> [Task directions]
With the pictures omitted, repeat exactly the lines below starting with the line that has "camera: 30 degrees right, 25 degrees down" and going on through the line that has "purple can [62,193,131,278]".
========================
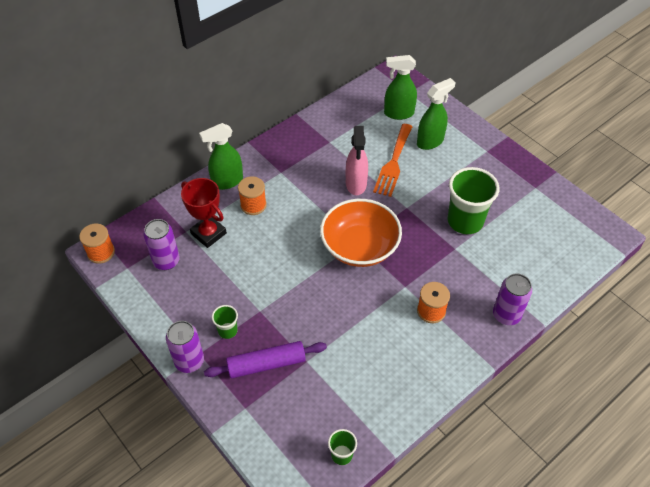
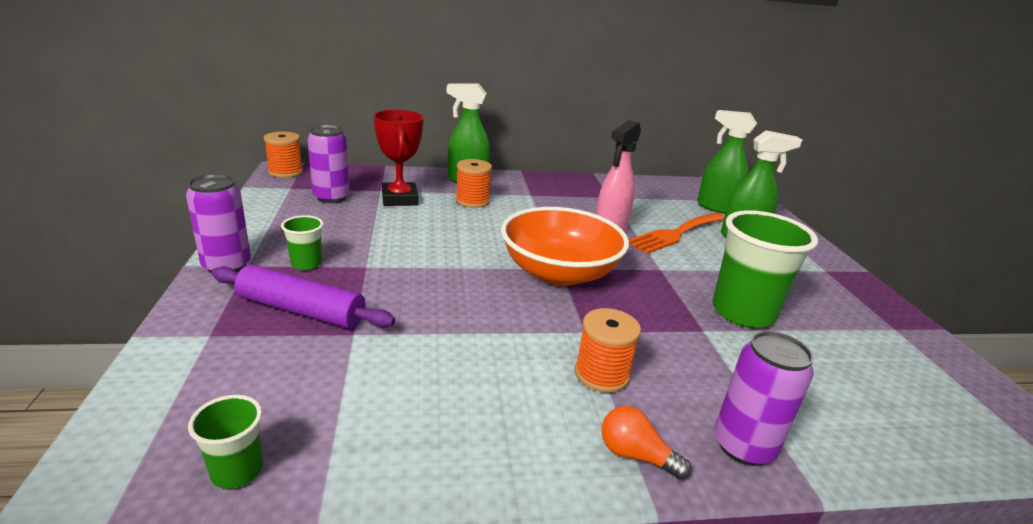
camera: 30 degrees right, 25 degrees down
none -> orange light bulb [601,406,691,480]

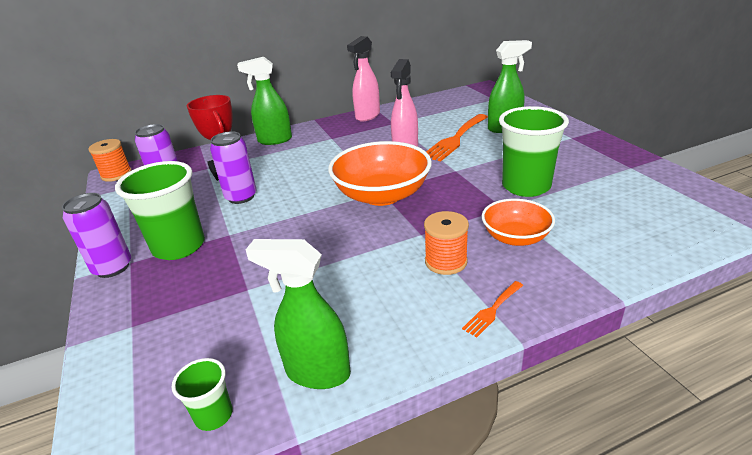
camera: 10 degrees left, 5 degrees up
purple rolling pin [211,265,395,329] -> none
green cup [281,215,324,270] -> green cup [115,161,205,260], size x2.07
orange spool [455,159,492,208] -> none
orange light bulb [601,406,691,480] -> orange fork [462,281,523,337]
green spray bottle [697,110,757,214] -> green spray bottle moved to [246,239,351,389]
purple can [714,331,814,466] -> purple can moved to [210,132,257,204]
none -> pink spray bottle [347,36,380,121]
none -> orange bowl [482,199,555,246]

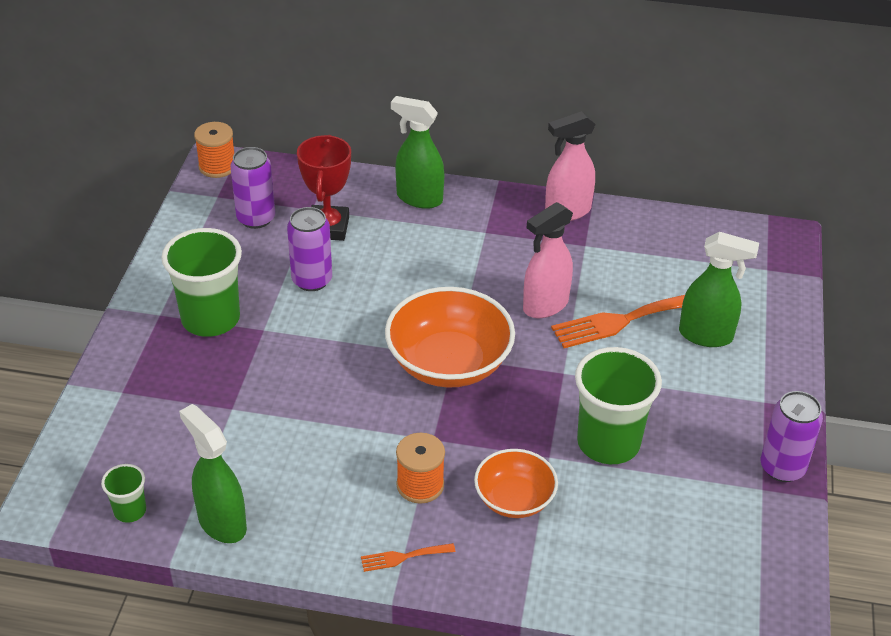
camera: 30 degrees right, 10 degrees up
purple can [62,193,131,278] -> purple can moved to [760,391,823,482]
========================
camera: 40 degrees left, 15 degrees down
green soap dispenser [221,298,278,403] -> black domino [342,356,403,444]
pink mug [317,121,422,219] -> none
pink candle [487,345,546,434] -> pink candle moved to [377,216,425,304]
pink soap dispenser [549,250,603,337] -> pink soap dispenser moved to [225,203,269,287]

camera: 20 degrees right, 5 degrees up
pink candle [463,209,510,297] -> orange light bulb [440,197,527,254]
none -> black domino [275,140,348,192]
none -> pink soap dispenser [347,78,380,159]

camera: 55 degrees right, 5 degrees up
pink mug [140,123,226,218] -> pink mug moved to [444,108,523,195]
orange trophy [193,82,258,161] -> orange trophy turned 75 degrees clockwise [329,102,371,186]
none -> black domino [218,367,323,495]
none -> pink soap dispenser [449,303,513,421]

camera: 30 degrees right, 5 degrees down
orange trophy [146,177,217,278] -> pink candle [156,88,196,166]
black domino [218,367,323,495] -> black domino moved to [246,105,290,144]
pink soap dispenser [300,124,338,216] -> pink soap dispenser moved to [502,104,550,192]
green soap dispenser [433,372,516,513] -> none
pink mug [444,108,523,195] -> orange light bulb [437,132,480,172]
========================
> [Reply to the exercise]
camera: 30 degrees right, 25 degrees down
none -> orange light bulb [601,406,691,480]

camera: 10 degrees left, 5 degrees up
purple rolling pin [211,265,395,329] -> none
green cup [281,215,324,270] -> green cup [115,161,205,260], size x2.07
orange spool [455,159,492,208] -> none
orange light bulb [601,406,691,480] -> orange fork [462,281,523,337]
green spray bottle [697,110,757,214] -> green spray bottle moved to [246,239,351,389]
purple can [714,331,814,466] -> purple can moved to [210,132,257,204]
none -> pink spray bottle [347,36,380,121]
none -> orange bowl [482,199,555,246]

camera: 30 degrees right, 10 degrees up
purple can [62,193,131,278] -> purple can moved to [760,391,823,482]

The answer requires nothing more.